### SOURCE MATERIAL:
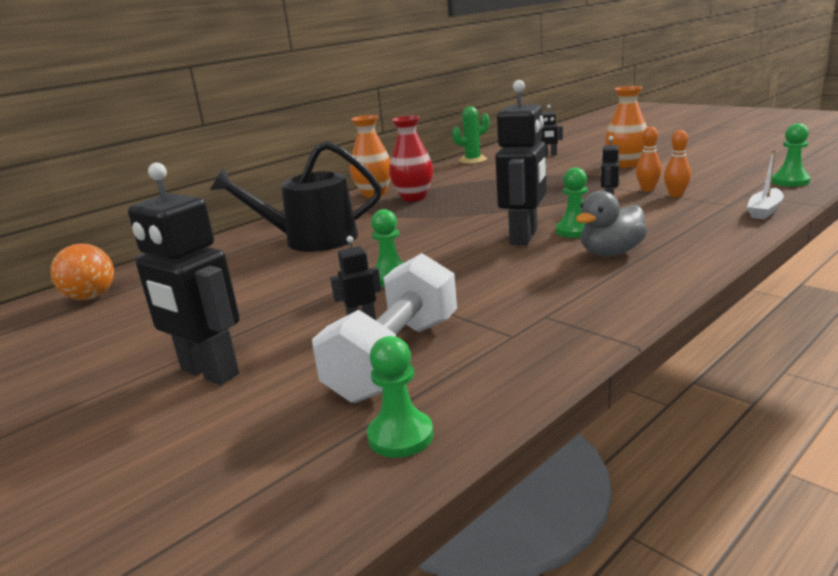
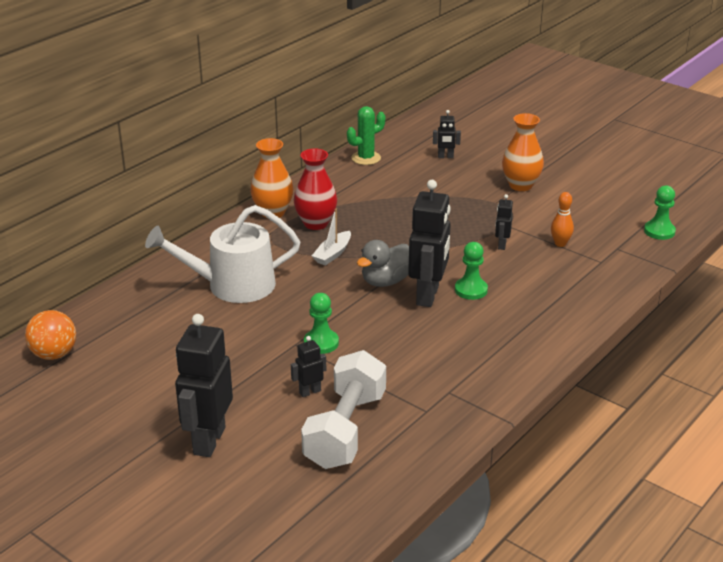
camera: 10 degrees left, 10 degrees up
black robot [128,163,240,385] -> black robot turned 75 degrees clockwise [175,314,233,457]
black watering can [210,141,382,252] -> white watering can [145,205,300,303]
green pawn [367,336,433,458] -> none
grey duck [576,191,647,256] -> grey duck moved to [357,240,409,287]
orange bowling pin [636,127,662,191] -> none
white boat [747,150,784,219] -> white boat moved to [312,209,351,266]

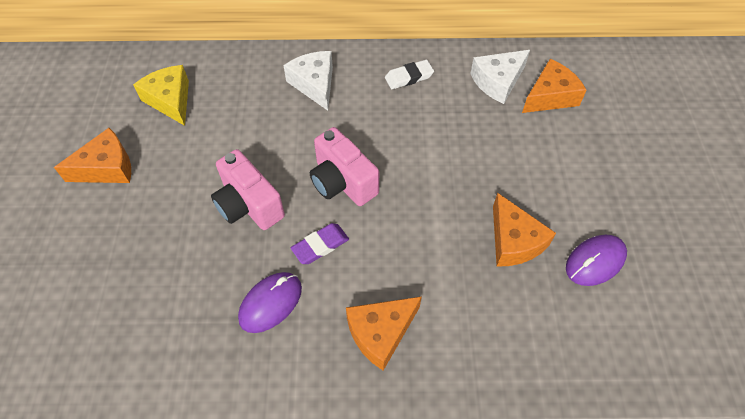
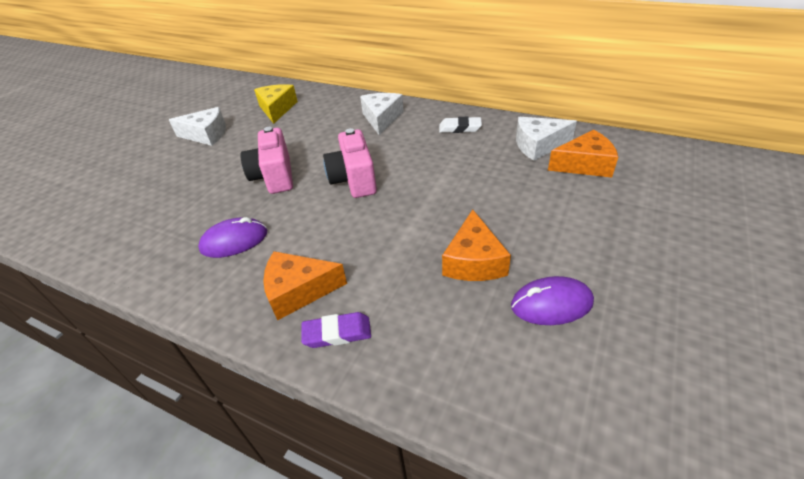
camera: 30 degrees right, 15 degrees down
orange cheese [54,128,131,183] -> white cheese [169,107,226,146]
purple eraser [291,223,349,264] -> purple eraser moved to [301,312,371,348]

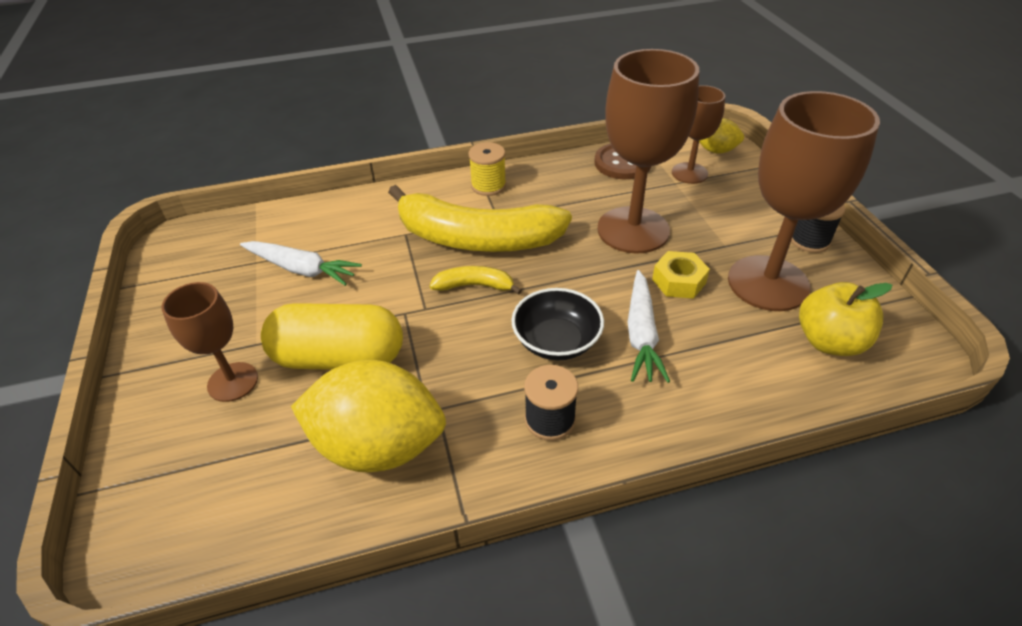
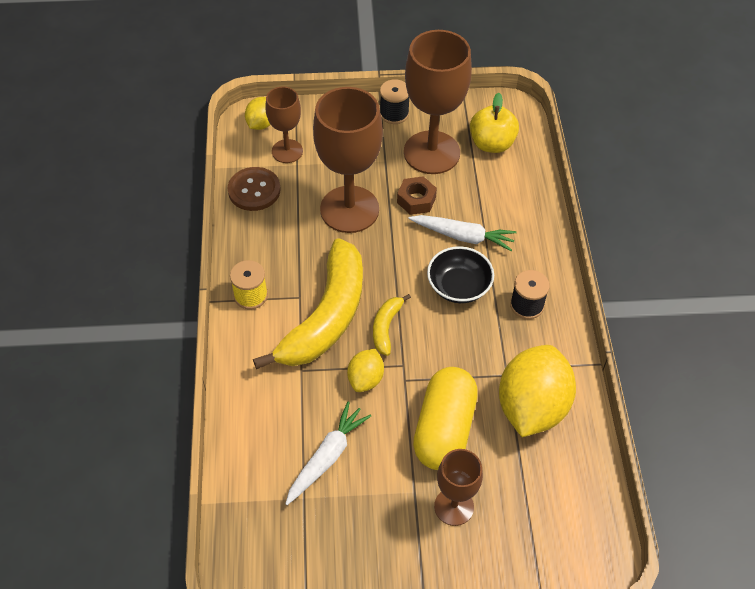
camera: 80 degrees left, 10 degrees up
yellow nut [652,251,710,299] -> brown nut [397,176,437,215]
none -> yellow lemon [347,349,384,392]

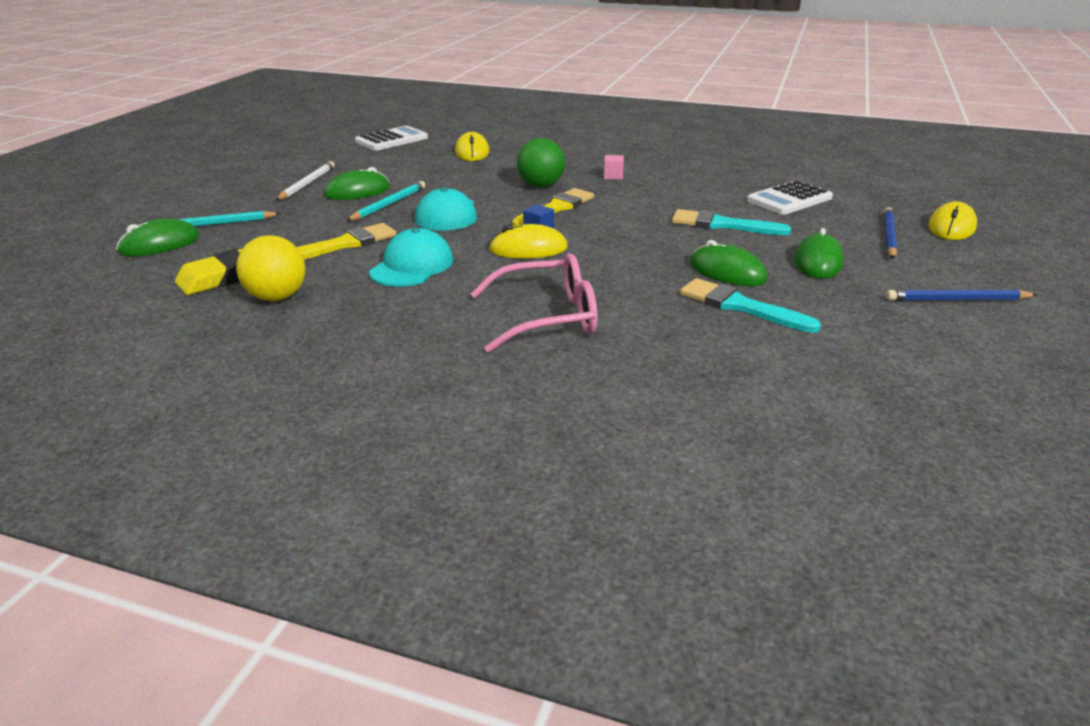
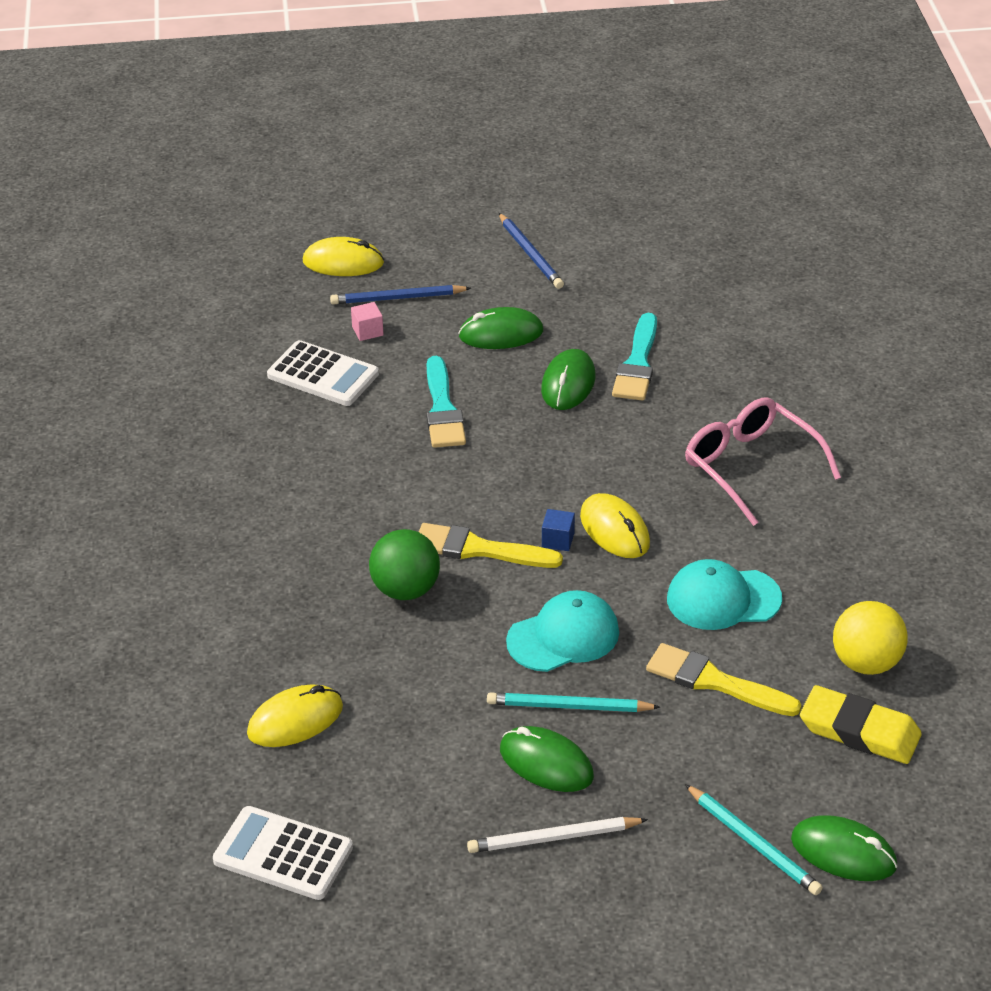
camera: 115 degrees left, 10 degrees up
pink cube [604,155,624,180] -> pink cube moved to [351,302,384,341]

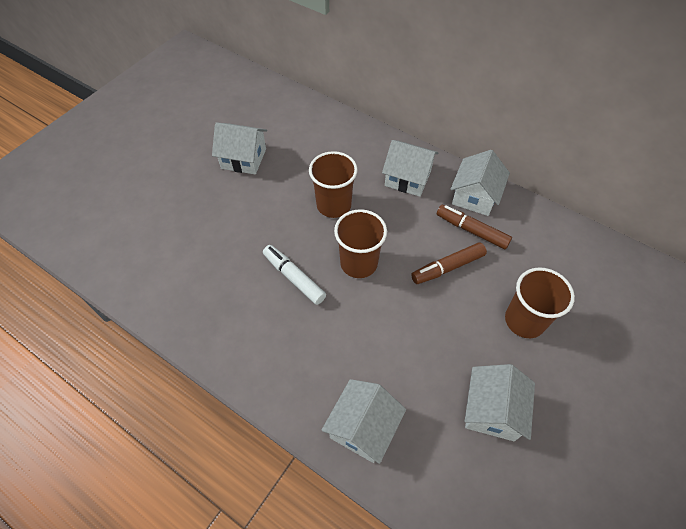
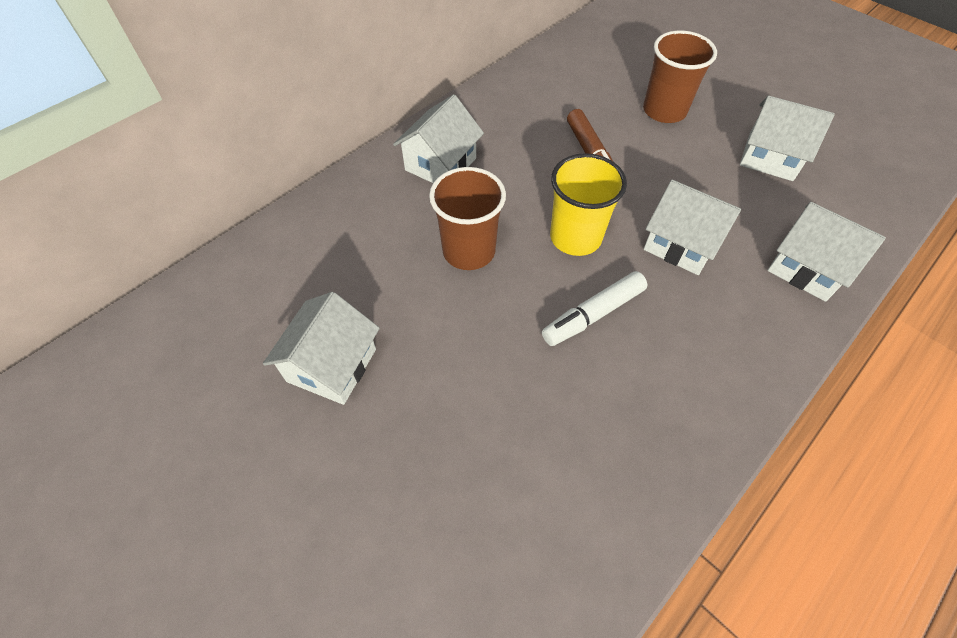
camera: 80 degrees left, 0 degrees up
brown cup [334,209,387,278] -> yellow cup [550,153,627,256]
brown marker [437,205,512,249] -> none
white house [450,150,510,216] -> white house moved to [644,180,741,275]

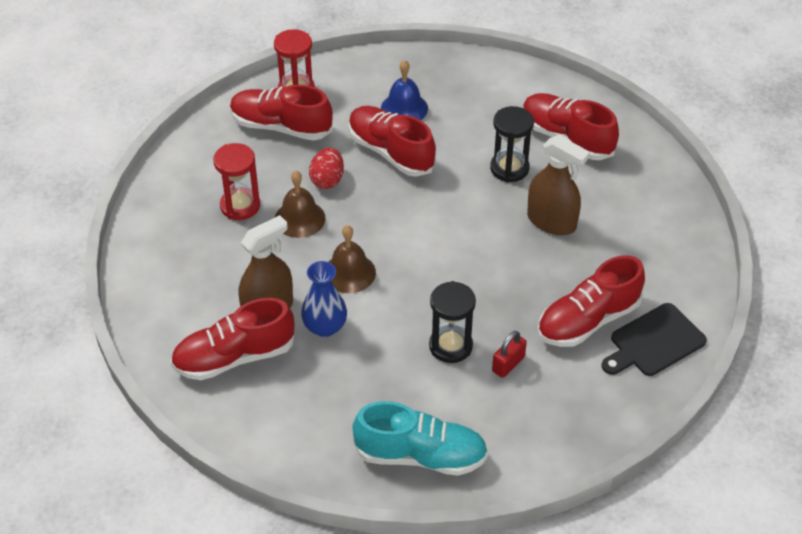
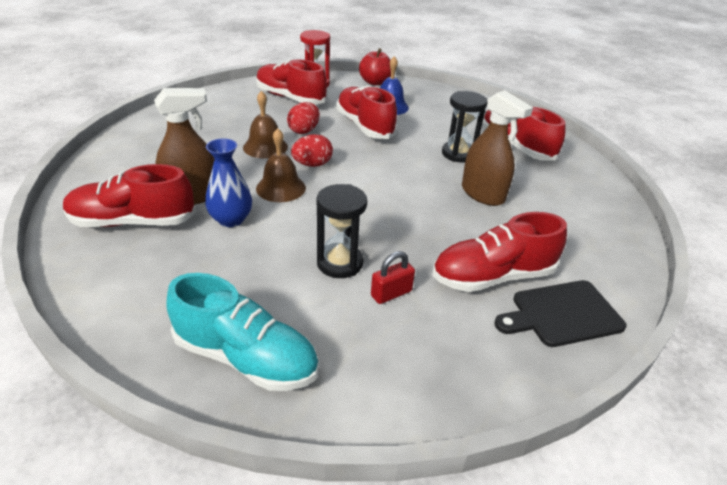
camera: 15 degrees right, 10 degrees down
red hourglass [213,143,260,220] -> none
none -> red egg [291,134,333,167]
none -> red apple [359,48,391,86]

### EXERCISE GOAL:
Which lines of the data above contain "moved"? Copy each one.

### TASK ANSWER:
grey duck [576,191,647,256] -> grey duck moved to [357,240,409,287]
white boat [747,150,784,219] -> white boat moved to [312,209,351,266]
purple eraser [291,223,349,264] -> purple eraser moved to [301,312,371,348]
pink cube [604,155,624,180] -> pink cube moved to [351,302,384,341]
white house [450,150,510,216] -> white house moved to [644,180,741,275]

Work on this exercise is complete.